[Content revision data]

--

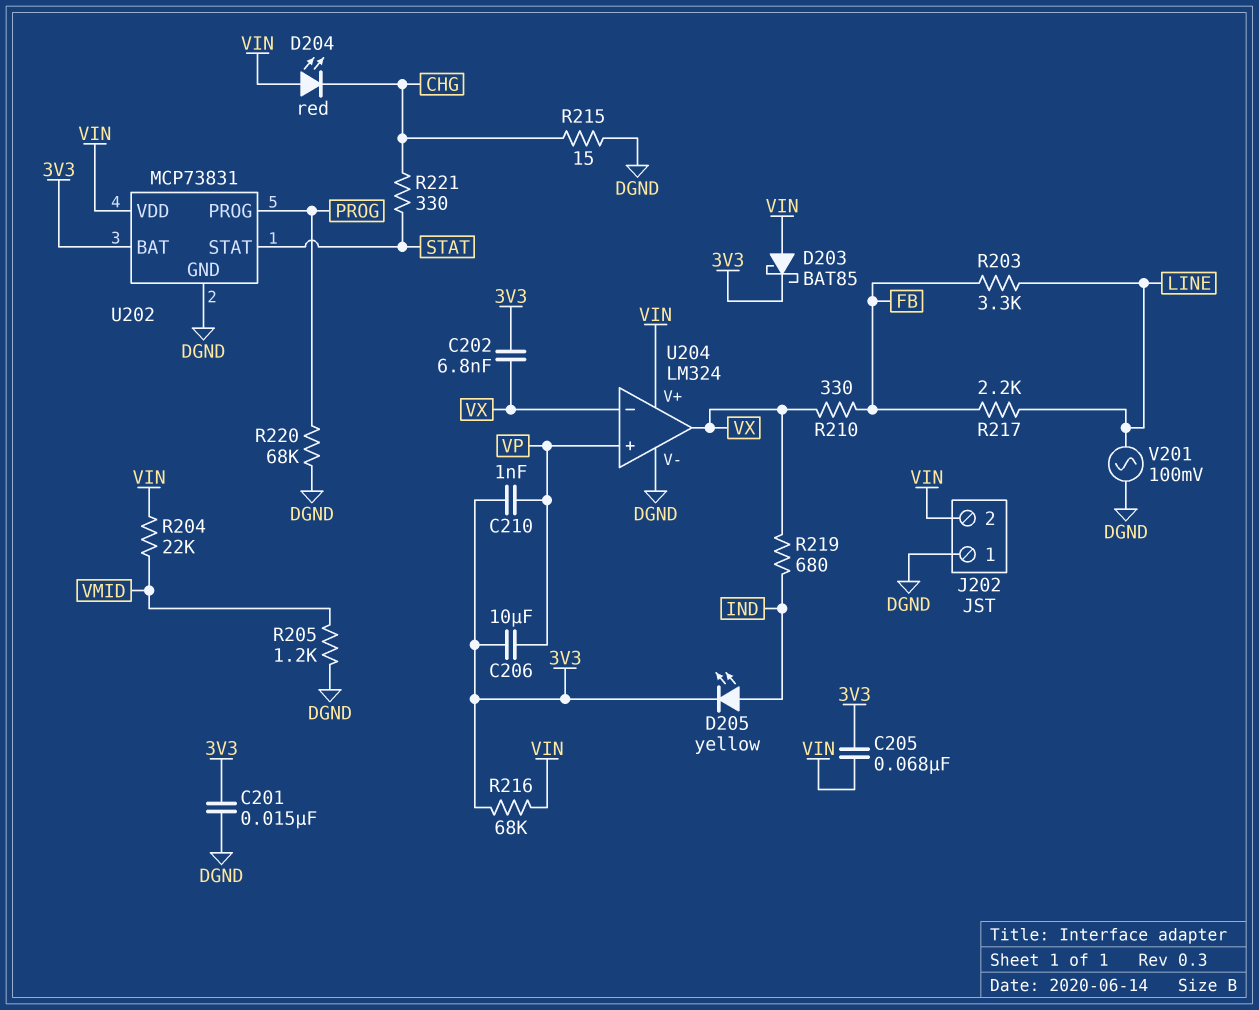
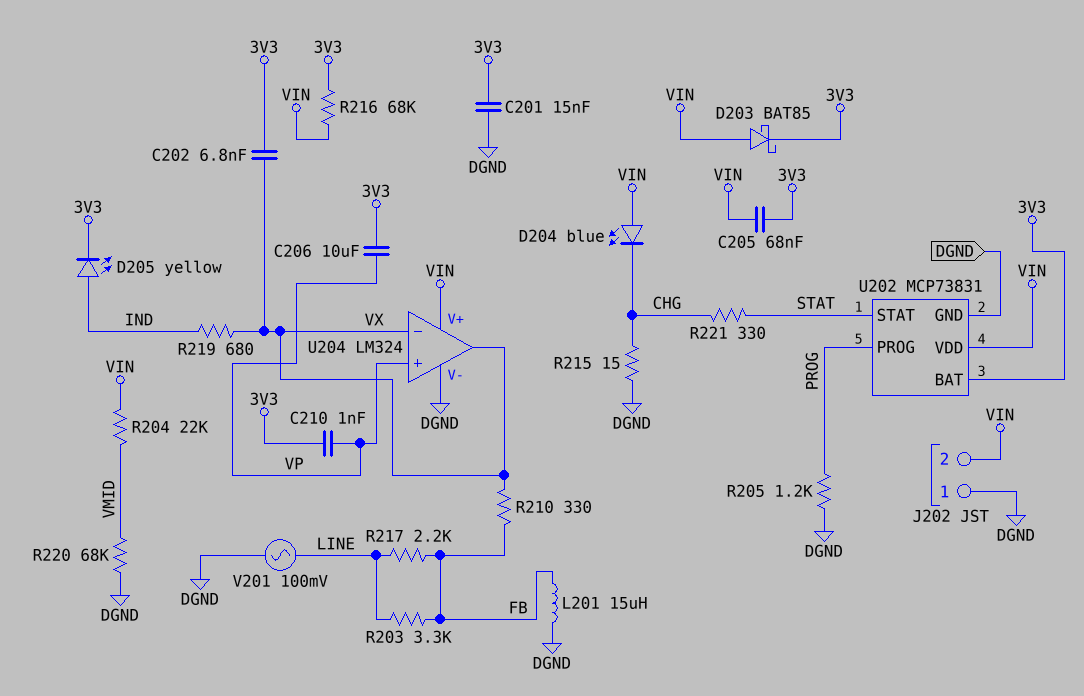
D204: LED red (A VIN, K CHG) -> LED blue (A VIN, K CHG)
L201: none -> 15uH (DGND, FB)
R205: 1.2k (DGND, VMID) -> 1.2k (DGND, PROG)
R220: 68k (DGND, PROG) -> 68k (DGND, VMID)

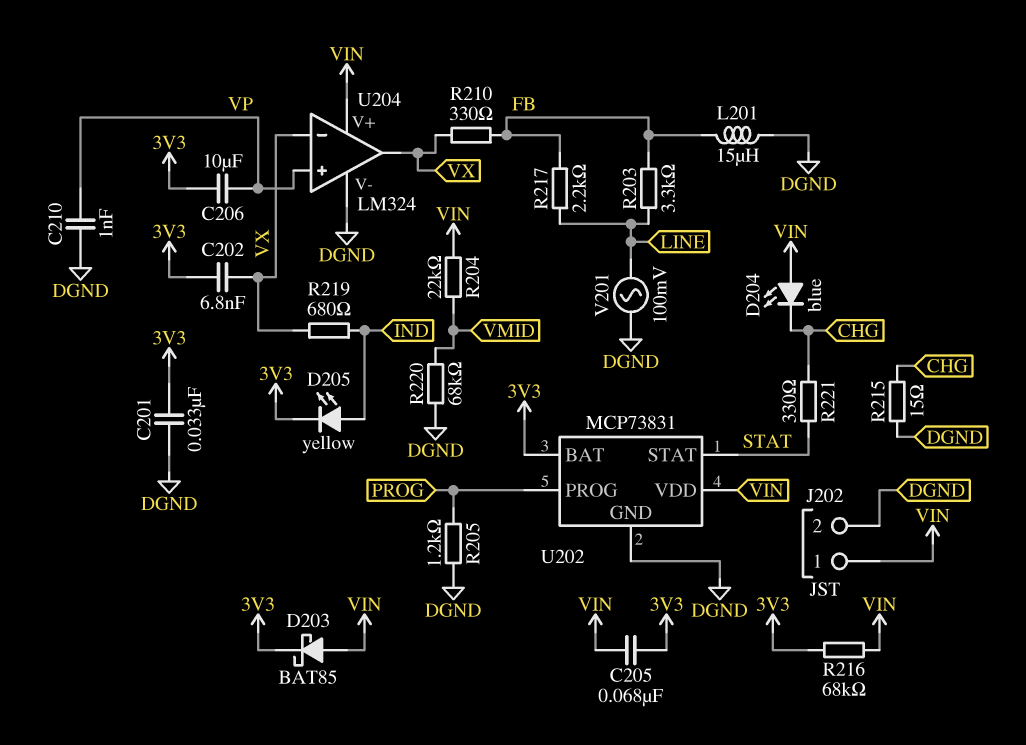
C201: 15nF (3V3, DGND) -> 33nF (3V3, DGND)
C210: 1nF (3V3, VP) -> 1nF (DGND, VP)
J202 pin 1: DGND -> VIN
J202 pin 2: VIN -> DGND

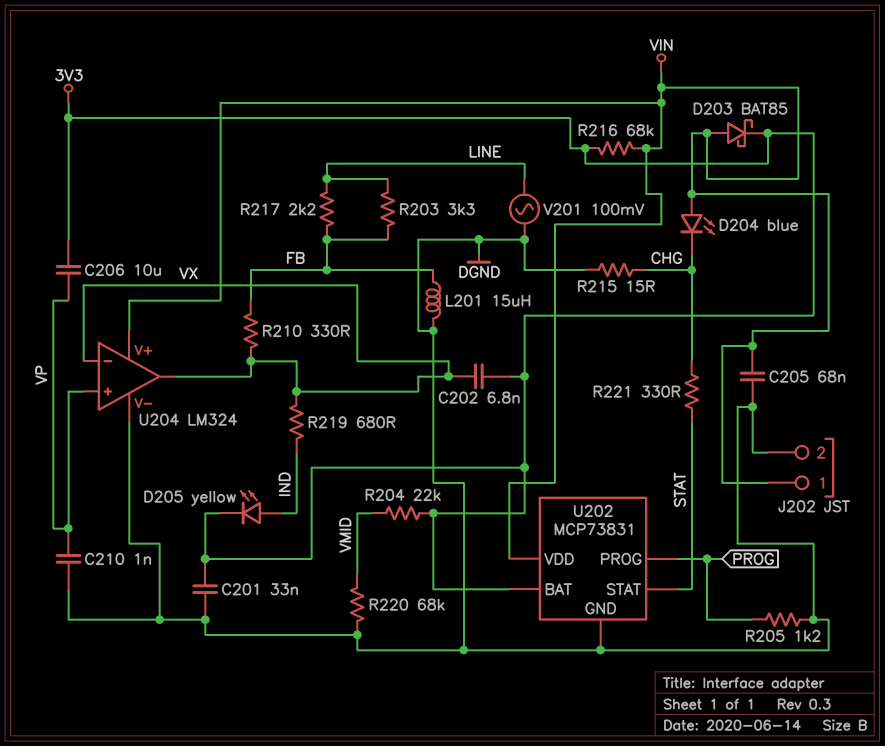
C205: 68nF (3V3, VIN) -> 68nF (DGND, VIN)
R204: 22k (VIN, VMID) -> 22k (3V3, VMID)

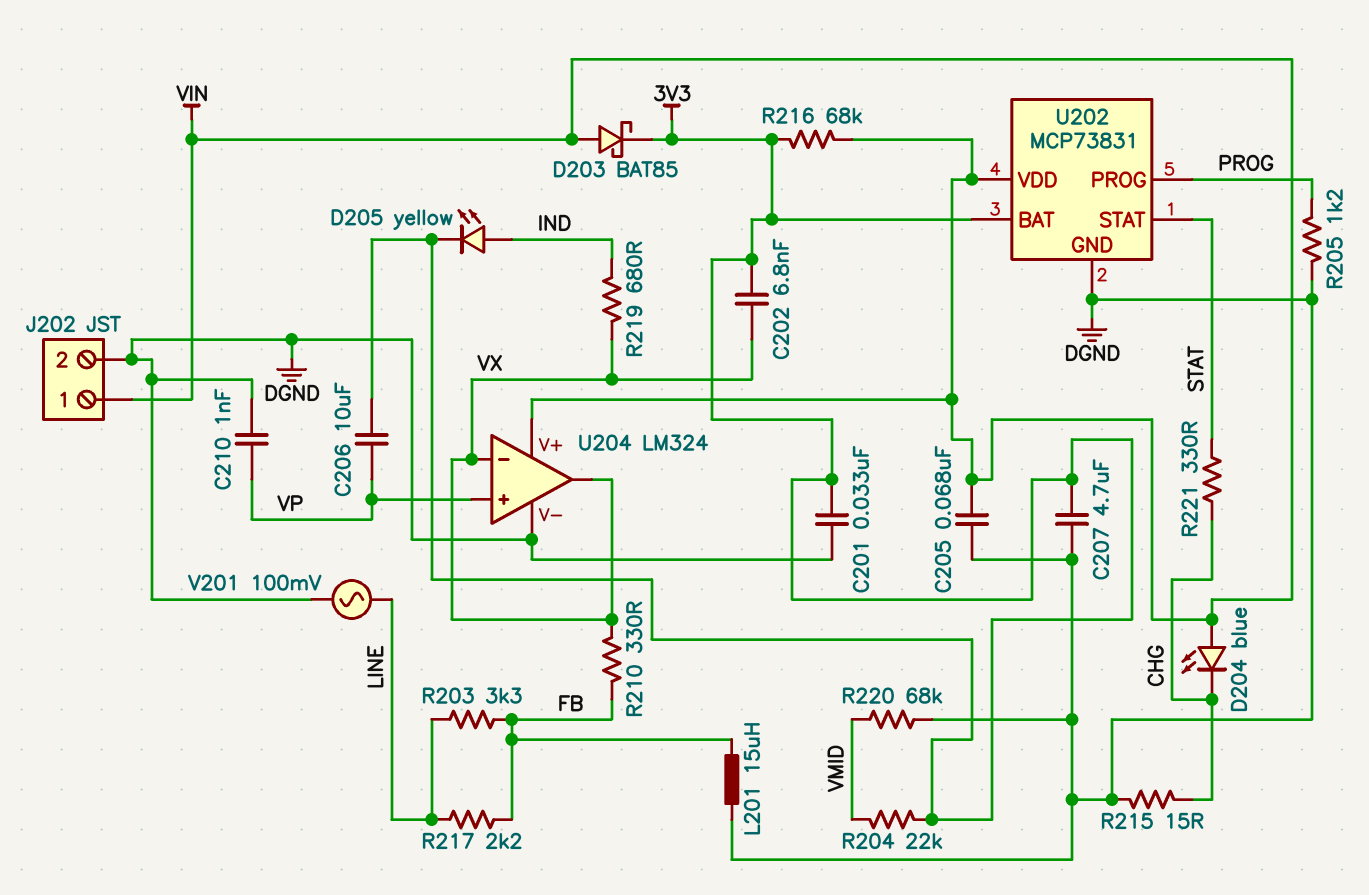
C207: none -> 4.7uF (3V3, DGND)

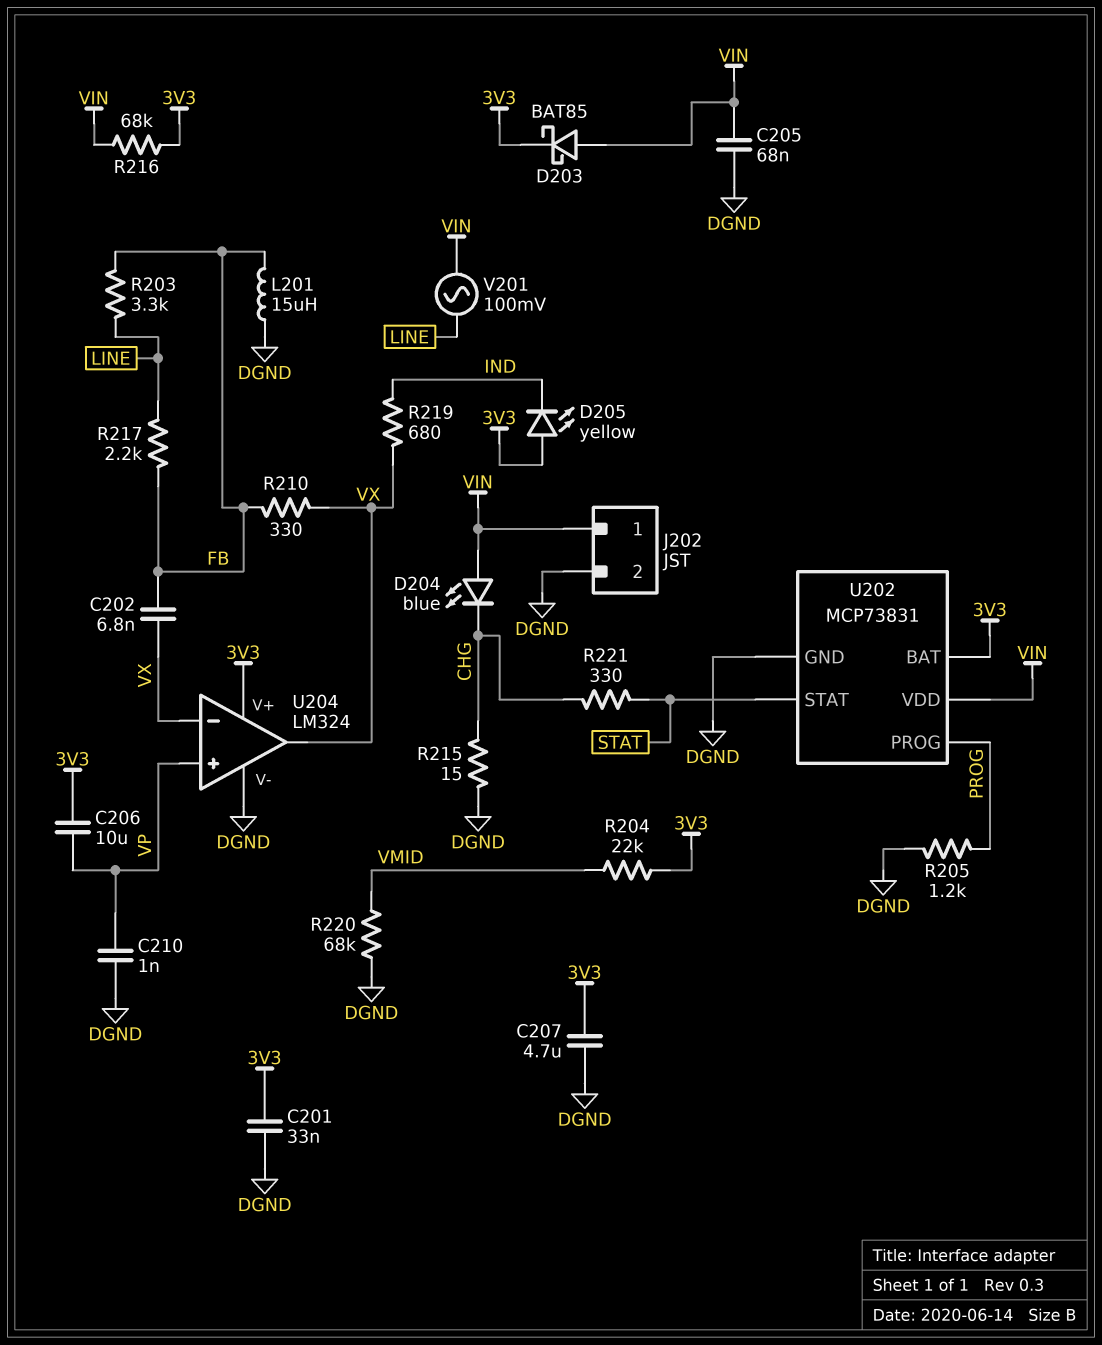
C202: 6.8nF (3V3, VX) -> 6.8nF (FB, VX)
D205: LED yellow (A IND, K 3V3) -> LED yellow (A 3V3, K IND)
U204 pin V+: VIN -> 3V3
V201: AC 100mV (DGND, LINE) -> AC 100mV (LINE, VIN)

--

> _Problem_:
Because only the text is wanted, repeat all the entries exactly and leave out the pictures.

> _Result of the exercise_:
D204: LED red (A VIN, K CHG) -> LED blue (A VIN, K CHG)
L201: none -> 15uH (DGND, FB)
R205: 1.2k (DGND, VMID) -> 1.2k (DGND, PROG)
R220: 68k (DGND, PROG) -> 68k (DGND, VMID)

C201: 15nF (3V3, DGND) -> 33nF (3V3, DGND)
C210: 1nF (3V3, VP) -> 1nF (DGND, VP)
J202 pin 1: DGND -> VIN
J202 pin 2: VIN -> DGND

C205: 68nF (3V3, VIN) -> 68nF (DGND, VIN)
R204: 22k (VIN, VMID) -> 22k (3V3, VMID)

C207: none -> 4.7uF (3V3, DGND)

C202: 6.8nF (3V3, VX) -> 6.8nF (FB, VX)
D205: LED yellow (A IND, K 3V3) -> LED yellow (A 3V3, K IND)
U204 pin V+: VIN -> 3V3
V201: AC 100mV (DGND, LINE) -> AC 100mV (LINE, VIN)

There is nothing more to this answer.